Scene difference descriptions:

⁂

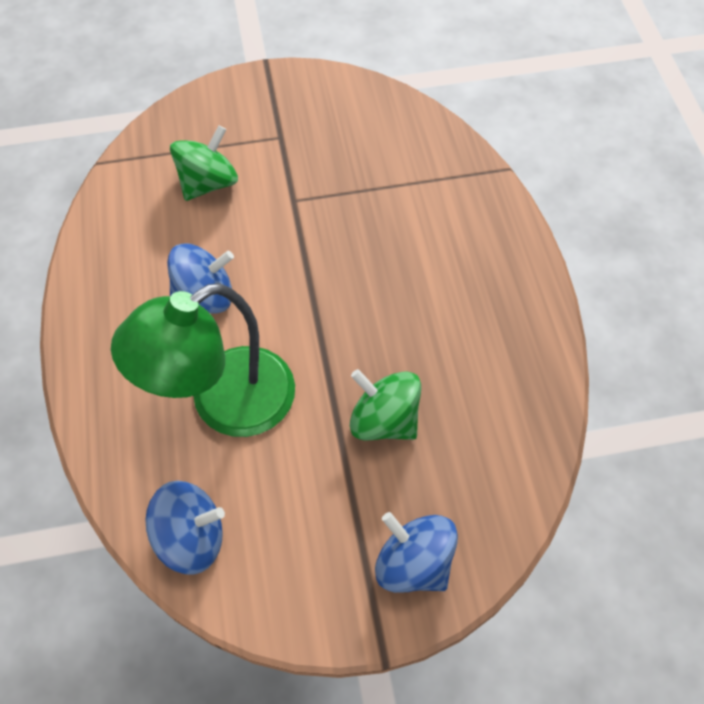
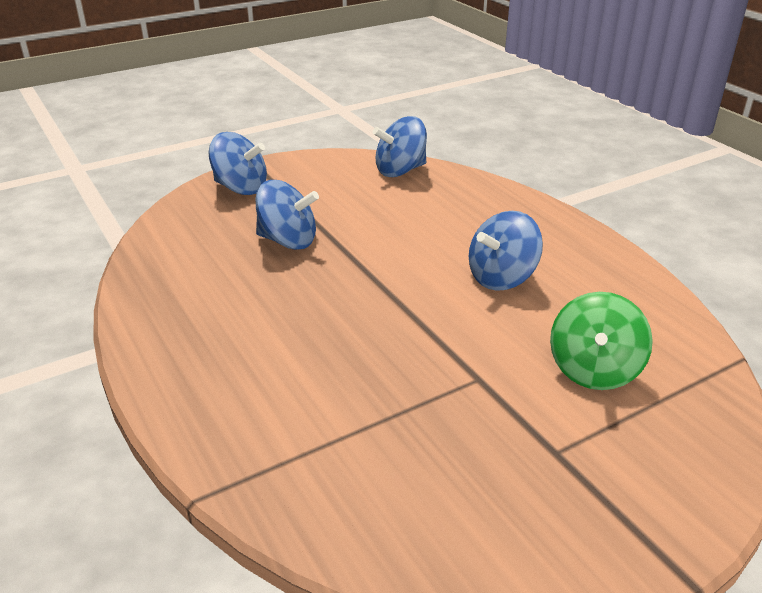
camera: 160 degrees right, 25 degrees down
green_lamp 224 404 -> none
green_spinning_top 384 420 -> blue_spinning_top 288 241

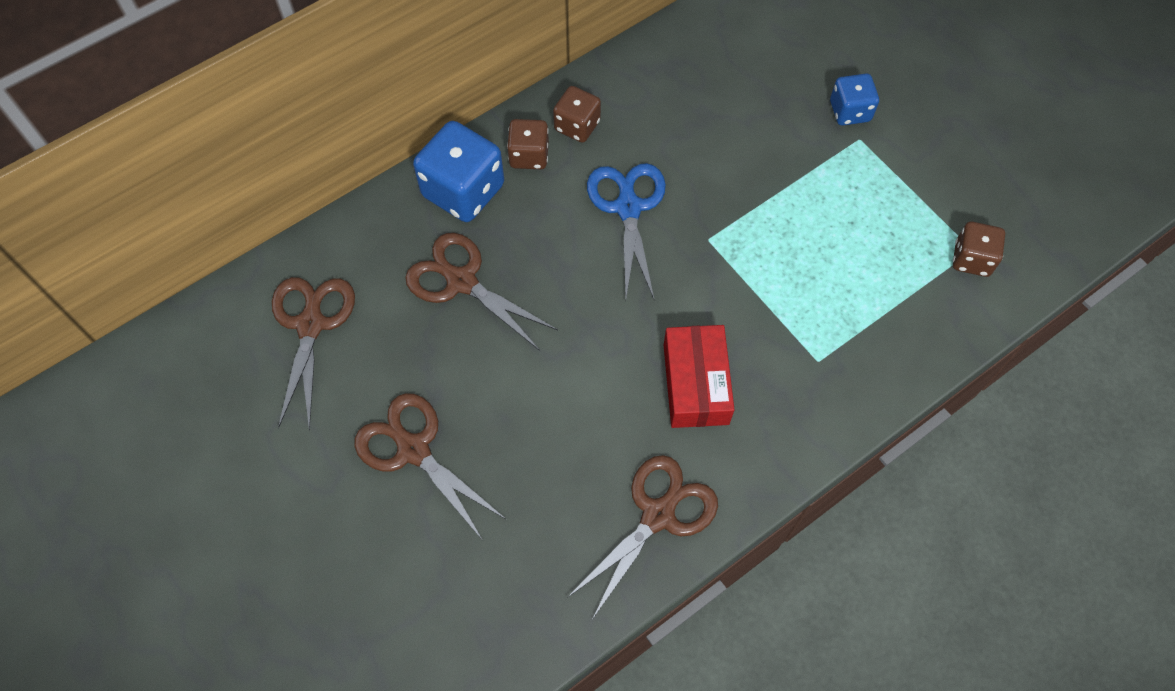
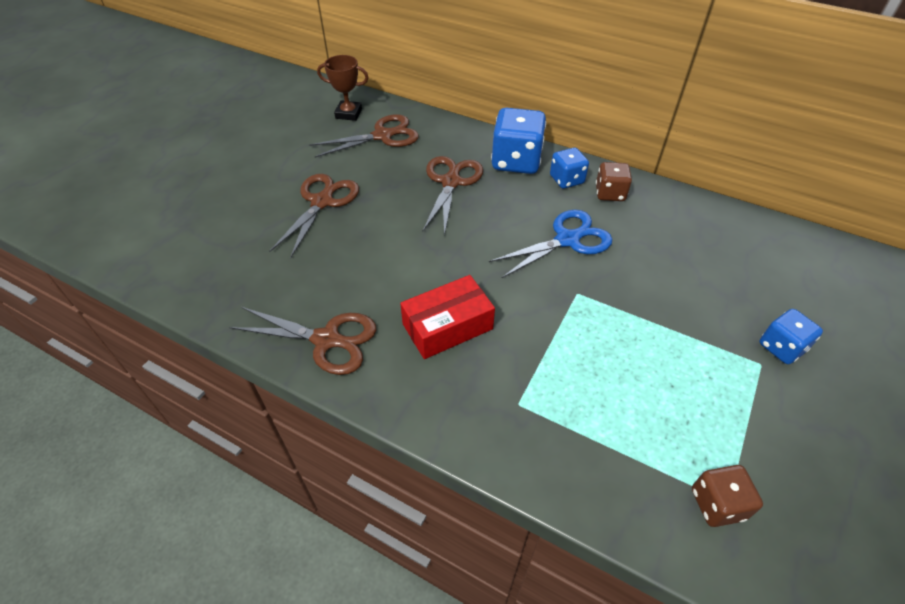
camera: 65 degrees right, 15 degrees down
none -> brown_trophy 348 113
brown_dice 529 155 -> blue_dice 566 180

⁂

When copying the entries, drop the images and keep every line exact.

> **Exercise response**
camera: 160 degrees right, 25 degrees down
green_lamp 224 404 -> none
green_spinning_top 384 420 -> blue_spinning_top 288 241

camera: 65 degrees right, 15 degrees down
none -> brown_trophy 348 113
brown_dice 529 155 -> blue_dice 566 180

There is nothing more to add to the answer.